• [STATED GOAL] Count the lines in the records that contain the string "purple", with case counting. Reply with the number alone.

• [AVAILABLE DATA]
┏━━
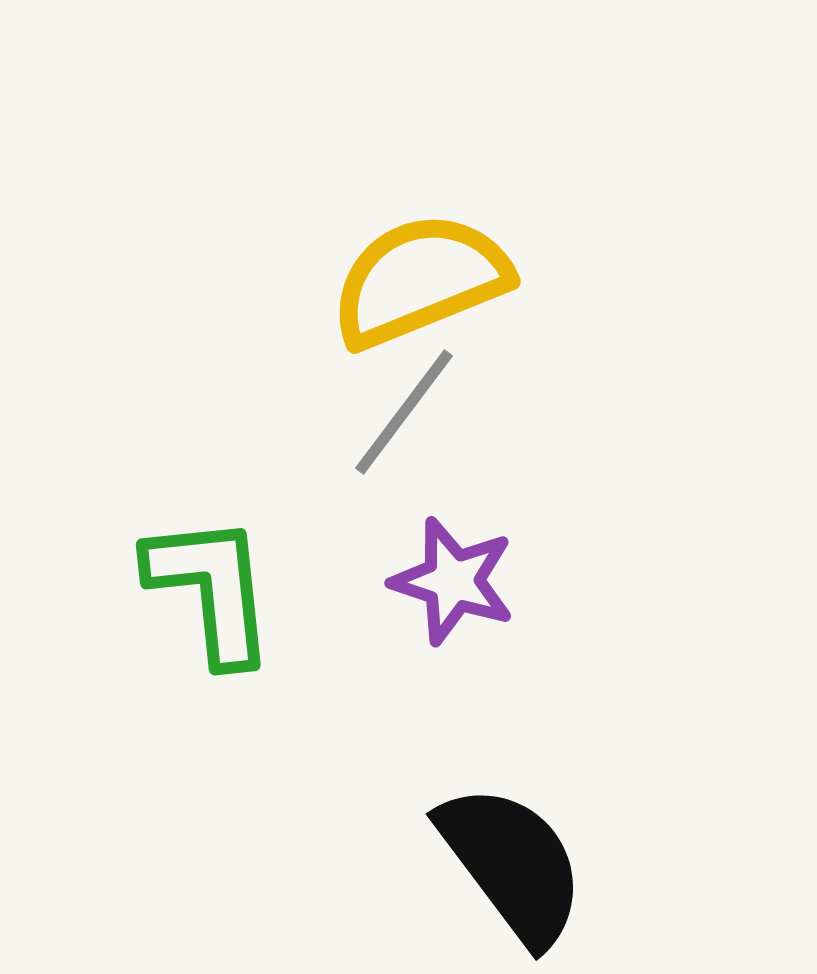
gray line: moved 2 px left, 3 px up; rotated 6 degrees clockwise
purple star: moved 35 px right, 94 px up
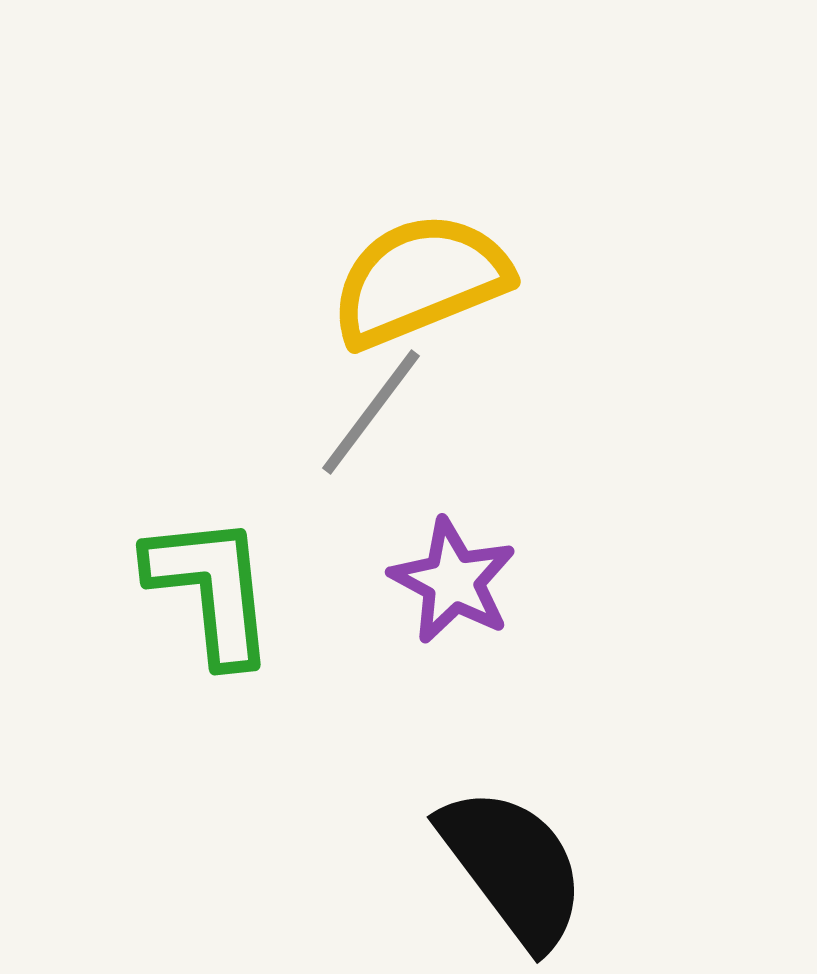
gray line: moved 33 px left
purple star: rotated 10 degrees clockwise
black semicircle: moved 1 px right, 3 px down
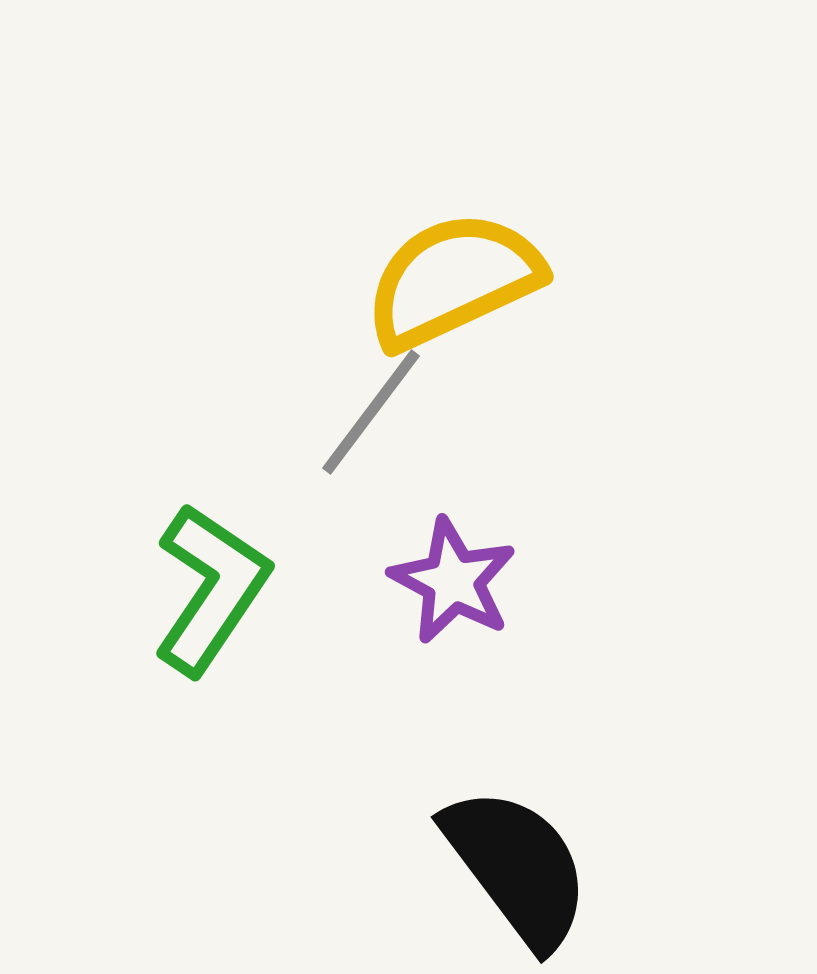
yellow semicircle: moved 33 px right; rotated 3 degrees counterclockwise
green L-shape: rotated 40 degrees clockwise
black semicircle: moved 4 px right
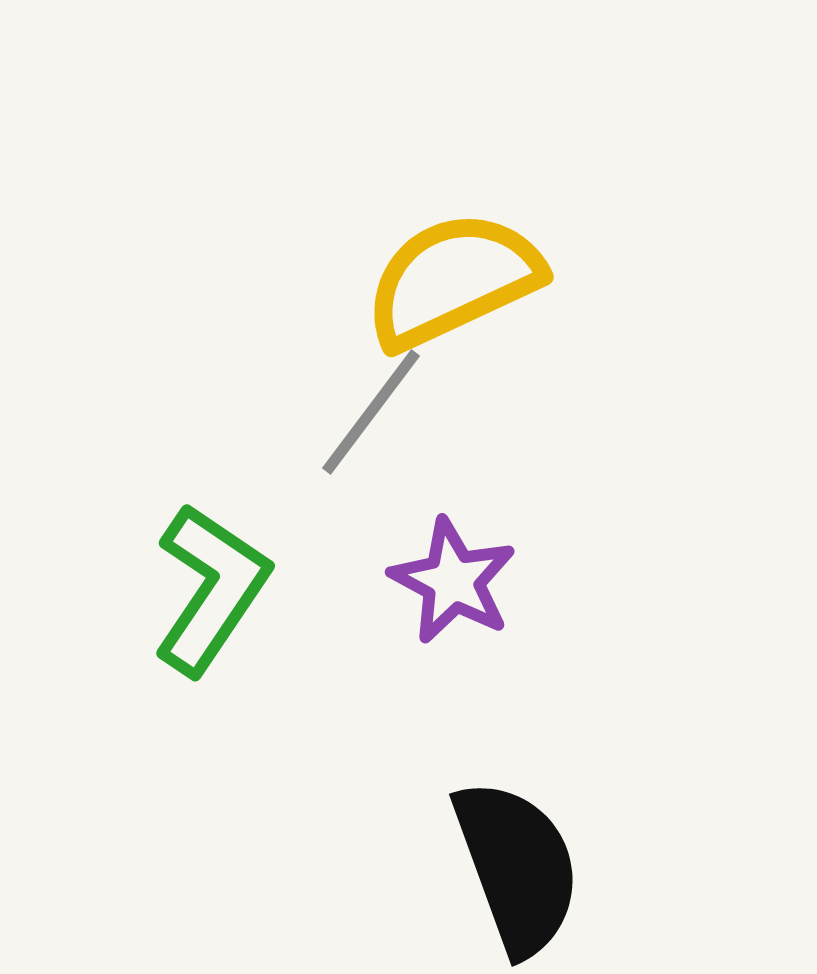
black semicircle: rotated 17 degrees clockwise
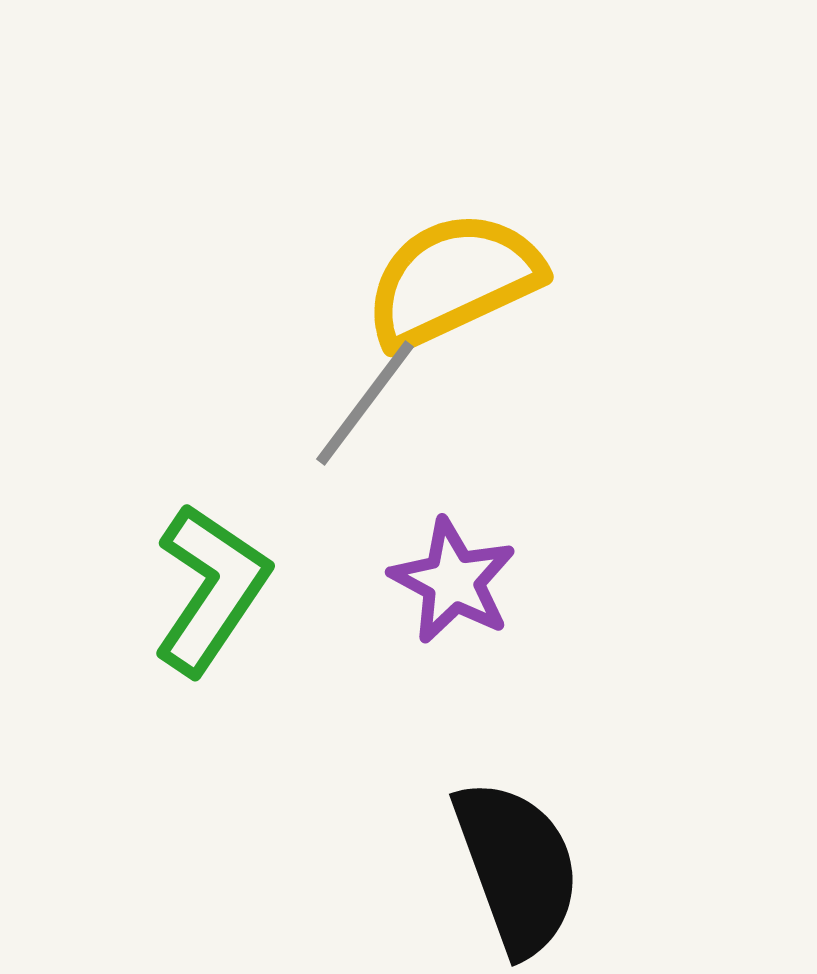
gray line: moved 6 px left, 9 px up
┗━━
• [ANSWER TO THE EXERCISE] 2